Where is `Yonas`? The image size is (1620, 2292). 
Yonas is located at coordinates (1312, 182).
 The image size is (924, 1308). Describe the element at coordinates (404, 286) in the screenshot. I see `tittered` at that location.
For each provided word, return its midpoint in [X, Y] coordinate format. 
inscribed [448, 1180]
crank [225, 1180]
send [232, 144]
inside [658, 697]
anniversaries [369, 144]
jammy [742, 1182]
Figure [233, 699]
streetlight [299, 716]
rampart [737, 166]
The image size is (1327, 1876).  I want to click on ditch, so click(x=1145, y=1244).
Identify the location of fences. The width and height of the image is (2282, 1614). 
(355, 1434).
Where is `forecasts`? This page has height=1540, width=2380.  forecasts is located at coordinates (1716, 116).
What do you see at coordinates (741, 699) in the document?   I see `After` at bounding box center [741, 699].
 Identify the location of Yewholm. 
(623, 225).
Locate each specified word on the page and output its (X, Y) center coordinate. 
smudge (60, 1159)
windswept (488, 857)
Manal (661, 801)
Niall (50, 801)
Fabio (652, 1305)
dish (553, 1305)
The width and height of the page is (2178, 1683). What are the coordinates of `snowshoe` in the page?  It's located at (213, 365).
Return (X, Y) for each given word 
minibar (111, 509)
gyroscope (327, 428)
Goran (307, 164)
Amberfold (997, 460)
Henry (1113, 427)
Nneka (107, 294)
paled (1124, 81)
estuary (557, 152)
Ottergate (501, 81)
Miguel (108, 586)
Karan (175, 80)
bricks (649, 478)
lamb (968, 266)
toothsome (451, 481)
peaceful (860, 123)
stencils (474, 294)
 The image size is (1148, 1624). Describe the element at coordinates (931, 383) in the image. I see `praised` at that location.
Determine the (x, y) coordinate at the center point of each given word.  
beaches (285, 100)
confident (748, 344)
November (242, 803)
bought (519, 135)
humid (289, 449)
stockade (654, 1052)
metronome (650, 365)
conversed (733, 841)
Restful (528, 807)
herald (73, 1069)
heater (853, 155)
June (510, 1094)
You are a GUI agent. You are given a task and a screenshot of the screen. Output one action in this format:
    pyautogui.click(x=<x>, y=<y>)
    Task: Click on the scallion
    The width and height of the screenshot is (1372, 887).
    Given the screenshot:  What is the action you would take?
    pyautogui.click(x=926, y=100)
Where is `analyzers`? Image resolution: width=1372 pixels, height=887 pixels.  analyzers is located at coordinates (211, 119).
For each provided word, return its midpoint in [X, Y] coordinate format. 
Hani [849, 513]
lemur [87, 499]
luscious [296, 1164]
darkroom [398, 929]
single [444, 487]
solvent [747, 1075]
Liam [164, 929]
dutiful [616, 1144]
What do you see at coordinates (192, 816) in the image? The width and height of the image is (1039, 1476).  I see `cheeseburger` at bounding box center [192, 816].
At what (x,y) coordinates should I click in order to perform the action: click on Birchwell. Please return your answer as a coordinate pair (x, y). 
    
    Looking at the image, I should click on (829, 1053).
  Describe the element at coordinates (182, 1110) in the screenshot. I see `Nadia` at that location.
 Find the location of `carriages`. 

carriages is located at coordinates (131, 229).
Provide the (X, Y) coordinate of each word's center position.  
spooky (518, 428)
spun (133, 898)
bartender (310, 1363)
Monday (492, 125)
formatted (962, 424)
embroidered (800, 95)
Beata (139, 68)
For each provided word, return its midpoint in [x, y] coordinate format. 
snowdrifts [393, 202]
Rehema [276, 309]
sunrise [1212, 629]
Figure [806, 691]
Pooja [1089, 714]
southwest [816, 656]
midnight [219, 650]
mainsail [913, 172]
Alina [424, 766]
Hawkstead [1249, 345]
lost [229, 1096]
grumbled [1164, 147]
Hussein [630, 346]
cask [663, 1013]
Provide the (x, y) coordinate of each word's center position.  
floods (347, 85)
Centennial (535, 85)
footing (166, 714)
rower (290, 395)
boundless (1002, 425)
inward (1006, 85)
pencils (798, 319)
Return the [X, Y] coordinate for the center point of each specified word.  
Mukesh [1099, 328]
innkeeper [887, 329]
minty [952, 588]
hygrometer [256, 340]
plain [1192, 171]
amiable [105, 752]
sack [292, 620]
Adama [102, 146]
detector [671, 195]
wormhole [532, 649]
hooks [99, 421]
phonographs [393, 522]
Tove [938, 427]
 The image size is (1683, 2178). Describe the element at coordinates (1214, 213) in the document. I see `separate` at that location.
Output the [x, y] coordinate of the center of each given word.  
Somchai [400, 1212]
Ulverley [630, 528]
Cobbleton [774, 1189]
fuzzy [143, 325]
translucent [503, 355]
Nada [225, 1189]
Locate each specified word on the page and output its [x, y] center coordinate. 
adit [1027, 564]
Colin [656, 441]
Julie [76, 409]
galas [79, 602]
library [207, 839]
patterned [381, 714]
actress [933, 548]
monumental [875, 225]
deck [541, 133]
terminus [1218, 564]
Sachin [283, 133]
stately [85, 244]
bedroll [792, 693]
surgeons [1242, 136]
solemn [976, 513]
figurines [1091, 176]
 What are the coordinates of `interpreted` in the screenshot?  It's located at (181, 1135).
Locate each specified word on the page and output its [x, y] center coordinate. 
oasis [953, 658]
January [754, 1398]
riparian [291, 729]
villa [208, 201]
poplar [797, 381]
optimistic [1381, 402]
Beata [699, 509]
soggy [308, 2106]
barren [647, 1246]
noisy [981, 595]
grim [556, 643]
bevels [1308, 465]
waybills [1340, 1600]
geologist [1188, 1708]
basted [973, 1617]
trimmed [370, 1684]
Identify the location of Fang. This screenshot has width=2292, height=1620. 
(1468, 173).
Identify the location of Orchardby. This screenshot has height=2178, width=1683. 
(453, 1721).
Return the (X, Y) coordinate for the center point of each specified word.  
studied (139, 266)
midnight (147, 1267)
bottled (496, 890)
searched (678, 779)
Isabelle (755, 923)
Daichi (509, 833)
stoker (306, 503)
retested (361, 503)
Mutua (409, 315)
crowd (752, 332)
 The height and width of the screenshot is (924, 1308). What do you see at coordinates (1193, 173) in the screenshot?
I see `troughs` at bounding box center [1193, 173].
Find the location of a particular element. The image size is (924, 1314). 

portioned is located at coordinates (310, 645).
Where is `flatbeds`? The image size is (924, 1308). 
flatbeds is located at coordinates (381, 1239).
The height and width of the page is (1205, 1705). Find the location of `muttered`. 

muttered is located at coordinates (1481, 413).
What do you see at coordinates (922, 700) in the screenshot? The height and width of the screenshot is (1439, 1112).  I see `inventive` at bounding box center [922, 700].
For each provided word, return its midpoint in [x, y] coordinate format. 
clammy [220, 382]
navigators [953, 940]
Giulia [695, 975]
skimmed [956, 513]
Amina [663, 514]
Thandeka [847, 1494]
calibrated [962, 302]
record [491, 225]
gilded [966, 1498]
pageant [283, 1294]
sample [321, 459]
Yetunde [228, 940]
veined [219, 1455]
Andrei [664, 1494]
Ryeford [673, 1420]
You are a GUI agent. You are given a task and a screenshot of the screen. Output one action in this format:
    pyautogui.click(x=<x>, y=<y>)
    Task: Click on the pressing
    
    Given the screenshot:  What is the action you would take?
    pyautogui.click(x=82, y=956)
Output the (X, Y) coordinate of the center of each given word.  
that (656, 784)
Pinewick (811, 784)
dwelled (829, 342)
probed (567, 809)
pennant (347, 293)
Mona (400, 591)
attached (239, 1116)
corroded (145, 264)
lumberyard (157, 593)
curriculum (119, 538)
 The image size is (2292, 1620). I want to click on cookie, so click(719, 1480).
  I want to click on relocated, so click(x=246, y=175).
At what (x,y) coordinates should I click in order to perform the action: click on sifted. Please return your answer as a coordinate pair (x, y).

|---|

--- Task requirements ---
Duplicate the entries from the line with "Identify the location of fences." up to and including the line with "stockade (654, 1052)".

--- Exercise result ---
Identify the location of fences. The width and height of the image is (2282, 1614). 
(355, 1434).
Where is `forecasts`? This page has height=1540, width=2380.  forecasts is located at coordinates (1716, 116).
What do you see at coordinates (741, 699) in the document?   I see `After` at bounding box center [741, 699].
 Identify the location of Yewholm. 
(623, 225).
Locate each specified word on the page and output its (X, Y) center coordinate. 
smudge (60, 1159)
windswept (488, 857)
Manal (661, 801)
Niall (50, 801)
Fabio (652, 1305)
dish (553, 1305)
The width and height of the page is (2178, 1683). What are the coordinates of `snowshoe` in the page?  It's located at (213, 365).
Return (X, Y) for each given word 
minibar (111, 509)
gyroscope (327, 428)
Goran (307, 164)
Amberfold (997, 460)
Henry (1113, 427)
Nneka (107, 294)
paled (1124, 81)
estuary (557, 152)
Ottergate (501, 81)
Miguel (108, 586)
Karan (175, 80)
bricks (649, 478)
lamb (968, 266)
toothsome (451, 481)
peaceful (860, 123)
stencils (474, 294)
 The image size is (1148, 1624). Describe the element at coordinates (931, 383) in the image. I see `praised` at that location.
Determine the (x, y) coordinate at the center point of each given word.  
beaches (285, 100)
confident (748, 344)
November (242, 803)
bought (519, 135)
humid (289, 449)
stockade (654, 1052)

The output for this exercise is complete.